What to work on: Reproduce each of the following entries line for line, with no changes.

Supplied data:
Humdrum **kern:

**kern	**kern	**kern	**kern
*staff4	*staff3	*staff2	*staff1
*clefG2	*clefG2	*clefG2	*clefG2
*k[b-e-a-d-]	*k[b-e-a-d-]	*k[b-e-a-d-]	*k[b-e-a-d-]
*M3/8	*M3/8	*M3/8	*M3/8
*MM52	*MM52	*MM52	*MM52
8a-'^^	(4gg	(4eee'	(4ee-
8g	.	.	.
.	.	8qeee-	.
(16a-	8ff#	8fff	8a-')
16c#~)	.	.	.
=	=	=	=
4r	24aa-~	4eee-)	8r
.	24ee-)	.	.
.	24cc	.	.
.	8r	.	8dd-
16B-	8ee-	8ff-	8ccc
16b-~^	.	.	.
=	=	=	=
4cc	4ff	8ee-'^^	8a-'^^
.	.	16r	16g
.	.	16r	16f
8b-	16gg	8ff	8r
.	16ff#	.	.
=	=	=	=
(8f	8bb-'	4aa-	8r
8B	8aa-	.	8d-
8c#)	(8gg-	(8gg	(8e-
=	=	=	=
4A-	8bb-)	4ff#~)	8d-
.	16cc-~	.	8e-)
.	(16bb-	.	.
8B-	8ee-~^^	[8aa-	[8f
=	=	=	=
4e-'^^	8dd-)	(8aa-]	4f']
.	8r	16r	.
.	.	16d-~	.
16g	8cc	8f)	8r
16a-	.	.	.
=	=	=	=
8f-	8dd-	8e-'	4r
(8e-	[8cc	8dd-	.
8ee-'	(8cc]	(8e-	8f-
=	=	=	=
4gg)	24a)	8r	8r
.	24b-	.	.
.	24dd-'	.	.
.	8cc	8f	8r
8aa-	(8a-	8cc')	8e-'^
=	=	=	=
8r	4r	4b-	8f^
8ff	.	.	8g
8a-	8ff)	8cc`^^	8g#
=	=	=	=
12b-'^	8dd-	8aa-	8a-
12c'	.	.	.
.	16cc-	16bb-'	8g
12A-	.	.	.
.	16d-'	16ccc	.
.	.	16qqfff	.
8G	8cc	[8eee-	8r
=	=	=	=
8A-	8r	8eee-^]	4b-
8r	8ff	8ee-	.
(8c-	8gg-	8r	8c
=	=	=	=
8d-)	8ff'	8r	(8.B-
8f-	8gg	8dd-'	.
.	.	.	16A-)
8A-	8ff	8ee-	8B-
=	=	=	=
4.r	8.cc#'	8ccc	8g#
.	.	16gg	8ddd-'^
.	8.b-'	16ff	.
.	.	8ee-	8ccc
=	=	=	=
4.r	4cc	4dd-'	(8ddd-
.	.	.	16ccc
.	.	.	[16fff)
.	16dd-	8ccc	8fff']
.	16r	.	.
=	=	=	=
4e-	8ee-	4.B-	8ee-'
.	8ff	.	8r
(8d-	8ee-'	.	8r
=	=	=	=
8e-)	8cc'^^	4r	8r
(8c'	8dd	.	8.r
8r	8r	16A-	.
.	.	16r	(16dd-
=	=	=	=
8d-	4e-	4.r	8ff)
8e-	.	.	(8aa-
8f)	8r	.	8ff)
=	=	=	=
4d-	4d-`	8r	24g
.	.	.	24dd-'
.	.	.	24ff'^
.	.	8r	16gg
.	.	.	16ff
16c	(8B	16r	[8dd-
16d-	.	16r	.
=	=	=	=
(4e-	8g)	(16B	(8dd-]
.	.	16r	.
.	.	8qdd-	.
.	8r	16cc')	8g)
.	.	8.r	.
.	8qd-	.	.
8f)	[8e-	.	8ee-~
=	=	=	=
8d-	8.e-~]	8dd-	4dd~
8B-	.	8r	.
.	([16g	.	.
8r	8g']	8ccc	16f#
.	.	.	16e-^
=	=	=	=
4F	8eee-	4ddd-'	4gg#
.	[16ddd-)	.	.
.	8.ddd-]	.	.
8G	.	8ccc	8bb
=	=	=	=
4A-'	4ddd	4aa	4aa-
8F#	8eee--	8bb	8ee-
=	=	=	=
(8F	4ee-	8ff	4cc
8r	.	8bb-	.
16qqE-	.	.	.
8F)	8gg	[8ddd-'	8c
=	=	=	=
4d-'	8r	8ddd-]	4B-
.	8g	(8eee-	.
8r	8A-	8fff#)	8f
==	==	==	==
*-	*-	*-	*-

The output:
Humdrum **kern:

**kern	**kern	**kern	**kern
*staff4	*staff3	*staff2	*staff1
*clefG2	*clefG2	*clefG2	*clefG2
*k[b-e-a-d-]	*k[b-e-a-d-]	*k[b-e-a-d-]	*k[b-e-a-d-]
*M3/8	*M3/8	*M3/8	*M3/8
*MM52	*MM52	*MM52	*MM52
8a-'^^	(4gg	(4eee'	(4ee-
8g	.	.	.
.	.	8qeee-	.
(16a-	8ff#	8fff	8a-')
16c#~)	.	.	.
=	=	=	=
4r	24aa-~	4eee-)	8r
.	24ee-)	.	.
.	24cc	.	.
.	8r	.	8dd-
16B-	8ee-	8ff-	8ccc
16b-~^	.	.	.
=	=	=	=
4cc	4ff	8ee-'^^	8a-'^^
.	.	16r	16g
.	.	16r	16f
8b-	16gg	8ff	8r
.	16ff#	.	.
=	=	=	=
(8f	8bb-'	4aa-	8r
8B	8aa-	.	8d-
8c#)	(8gg-	(8gg	(8e-
=	=	=	=
4A-	8bb-)	4ff#~)	8d-
.	16cc-~	.	8e-)
.	(16bb-	.	.
8B-	8ee-~^^	[8aa-	[8f
=	=	=	=
4e-'^^	8dd-)	(8aa-]	4f']
.	8r	16r	.
.	.	16d-~	.
16g	8cc	8f)	8r
16a-	.	.	.
=	=	=	=
8f-	8dd-	8e-'	4r
(8e-	[8cc	8dd-	.
8ee-'	(8cc]	(8e-	8f-
=	=	=	=
4gg)	24a)	8r	8r
.	24b-	.	.
.	24dd-'	.	.
.	8cc	8f	8r
8aa-	(8a-	8cc')	8e-'^
=	=	=	=
8r	4r	4b-	8f^
8ff	.	.	8g
8a-	8ff)	8cc`^^	8g#
=	=	=	=
12b-'^	8dd-	8aa-	8a-
12c'	.	.	.
.	16cc-	16bb-'	8g
12A-	.	.	.
.	16d-'	16ccc	.
.	.	16qqfff	.
8G	8cc	[8eee-	8r
=	=	=	=
8A-	8r	8eee-^]	4b-
8r	8ff	8ee-	.
(8c-	8gg-	8r	8c
=	=	=	=
8d-)	8ff'	8r	(8.B-
8f-	8gg	8dd-'	.
.	.	.	16A-)
8A-	8ff	8ee-	8B-
=	=	=	=
4.r	8.cc#'	8ccc	8g#
.	.	16gg	8ddd-'^
.	8.b-'	16ff	.
.	.	8ee-	8ccc
=	=	=	=
4.r	4cc	4dd-'	(8ddd-
.	.	.	16ccc
.	.	.	[16fff)
.	16dd-	8ccc	8fff']
.	16r	.	.
=	=	=	=
4e-	8ee-	4.B-	8ee-'
.	8ff	.	8r
(8d-	8ee-'	.	8r
=	=	=	=
8e-)	8cc'^^	4r	8r
(8c'	8dd	.	8.r
8r	8r	16A-	.
.	.	16r	(16dd-
=	=	=	=
8d-	4e-	4.r	8ff)
8e-	.	.	(8aa-
8f)	8r	.	8ff)
=	=	=	=
4d-	4d-`	8r	24g
.	.	.	24dd-'
.	.	.	24ff'^
.	.	8r	16gg
.	.	.	16ff
16c	(8B	16r	[8dd-
16d-	.	16r	.
=	=	=	=
(4e-	8g)	(16B	(8dd-]
.	.	16r	.
.	.	8qdd-	.
.	8r	16cc')	8g)
.	.	8.r	.
.	8qd-	.	.
8f)	[8e-	.	8ee-~
=	=	=	=
8d-	8.e-~]	8dd-	4dd~
8B-	.	8r	.
.	([16g	.	.
8r	8g']	8ccc	16f#
.	.	.	16e-^
=	=	=	=
4F	8eee-	4ddd-'	4gg#
.	[16ddd-)	.	.
.	8.ddd-]	.	.
8G	.	8ccc	8bb
=	=	=	=
4A-'	4ddd	4aa	4aa-
8F#	8eee--	8bb	8ee-
=	=	=	=
(8F	4ee-	8ff	4cc
8r	.	8bb-	.
16qqE-	.	.	.
8F)	8gg	[8ddd-'	8c
=	=	=	=
4d-'	8r	8ddd-]	4B-
.	8g	(8eee-	.
8r	8A-	8fff#)	8f
==	==	==	==
*-	*-	*-	*-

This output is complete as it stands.